■ **The task**
Given the material below, output exactly the lines from the line with "camera: 50 degrees right, 0 degrees up" to the line with "appeared: cuillère [noir] 643, 489", both ends included, and no other lines.

■ **Records for the exercise**
>>
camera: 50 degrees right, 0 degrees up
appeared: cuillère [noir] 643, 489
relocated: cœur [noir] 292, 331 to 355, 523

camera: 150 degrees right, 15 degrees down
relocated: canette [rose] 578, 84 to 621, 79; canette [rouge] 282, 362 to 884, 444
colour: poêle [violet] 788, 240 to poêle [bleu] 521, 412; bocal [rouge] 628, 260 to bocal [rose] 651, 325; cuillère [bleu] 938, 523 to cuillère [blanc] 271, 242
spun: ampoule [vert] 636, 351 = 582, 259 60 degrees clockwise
<<
>>
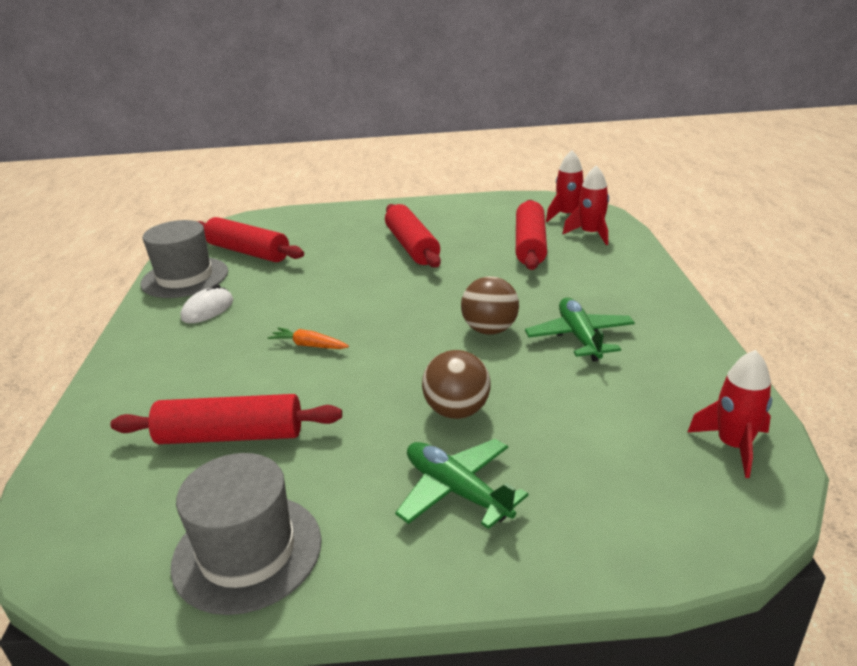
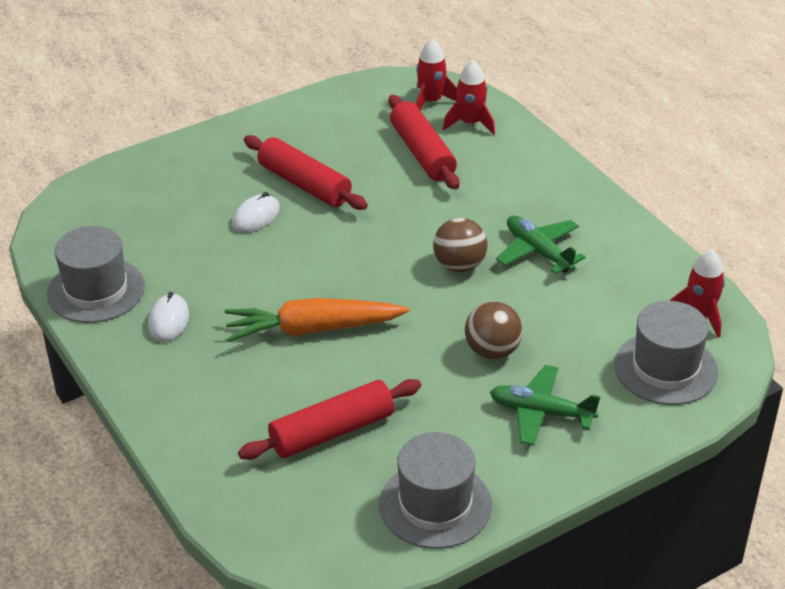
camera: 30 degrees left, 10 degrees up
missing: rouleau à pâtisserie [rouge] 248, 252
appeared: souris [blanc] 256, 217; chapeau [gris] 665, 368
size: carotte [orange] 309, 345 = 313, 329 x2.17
<<
■ **Answer**
camera: 50 degrees right, 0 degrees up
appeared: cuillère [noir] 643, 489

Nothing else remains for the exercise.